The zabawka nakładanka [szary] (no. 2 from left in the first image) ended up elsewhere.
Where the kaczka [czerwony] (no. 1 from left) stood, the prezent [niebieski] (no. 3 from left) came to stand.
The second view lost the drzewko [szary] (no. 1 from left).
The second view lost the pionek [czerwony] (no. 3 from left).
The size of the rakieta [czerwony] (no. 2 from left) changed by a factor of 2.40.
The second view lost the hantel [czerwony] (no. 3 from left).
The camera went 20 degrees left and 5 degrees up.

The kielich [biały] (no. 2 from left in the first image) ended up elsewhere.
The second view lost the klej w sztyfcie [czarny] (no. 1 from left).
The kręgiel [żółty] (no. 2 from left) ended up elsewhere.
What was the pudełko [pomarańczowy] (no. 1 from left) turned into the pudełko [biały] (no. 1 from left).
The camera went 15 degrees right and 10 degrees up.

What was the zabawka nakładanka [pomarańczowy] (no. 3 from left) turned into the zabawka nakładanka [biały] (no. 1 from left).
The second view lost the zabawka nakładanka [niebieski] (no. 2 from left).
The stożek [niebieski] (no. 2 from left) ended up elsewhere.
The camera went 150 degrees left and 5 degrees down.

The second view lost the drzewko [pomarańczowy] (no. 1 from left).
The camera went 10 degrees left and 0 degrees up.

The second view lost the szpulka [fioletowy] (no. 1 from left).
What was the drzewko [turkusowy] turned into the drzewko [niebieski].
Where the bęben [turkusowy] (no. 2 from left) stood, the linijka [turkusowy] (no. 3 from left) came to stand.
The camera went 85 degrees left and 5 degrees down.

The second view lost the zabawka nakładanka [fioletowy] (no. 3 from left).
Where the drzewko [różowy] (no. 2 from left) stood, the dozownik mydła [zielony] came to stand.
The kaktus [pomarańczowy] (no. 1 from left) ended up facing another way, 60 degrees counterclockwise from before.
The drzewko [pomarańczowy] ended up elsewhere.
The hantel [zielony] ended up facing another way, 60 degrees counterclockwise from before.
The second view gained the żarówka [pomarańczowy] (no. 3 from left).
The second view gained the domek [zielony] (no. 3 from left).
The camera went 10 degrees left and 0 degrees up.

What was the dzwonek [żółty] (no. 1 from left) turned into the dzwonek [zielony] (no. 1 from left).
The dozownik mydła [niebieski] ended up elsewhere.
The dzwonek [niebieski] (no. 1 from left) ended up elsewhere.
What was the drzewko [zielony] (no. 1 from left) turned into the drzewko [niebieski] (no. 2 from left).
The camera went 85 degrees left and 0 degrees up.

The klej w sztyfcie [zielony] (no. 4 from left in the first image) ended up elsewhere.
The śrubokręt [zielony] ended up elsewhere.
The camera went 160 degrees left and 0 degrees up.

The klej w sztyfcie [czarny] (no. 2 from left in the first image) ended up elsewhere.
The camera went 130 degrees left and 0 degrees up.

###

● **Task description**: Show every line of the data in which the word "szary" appears.

● **Written solution**:
The zabawka nakładanka [szary] (no. 2 from left in the first image) ended up elsewhere.
The second view lost the drzewko [szary] (no. 1 from left).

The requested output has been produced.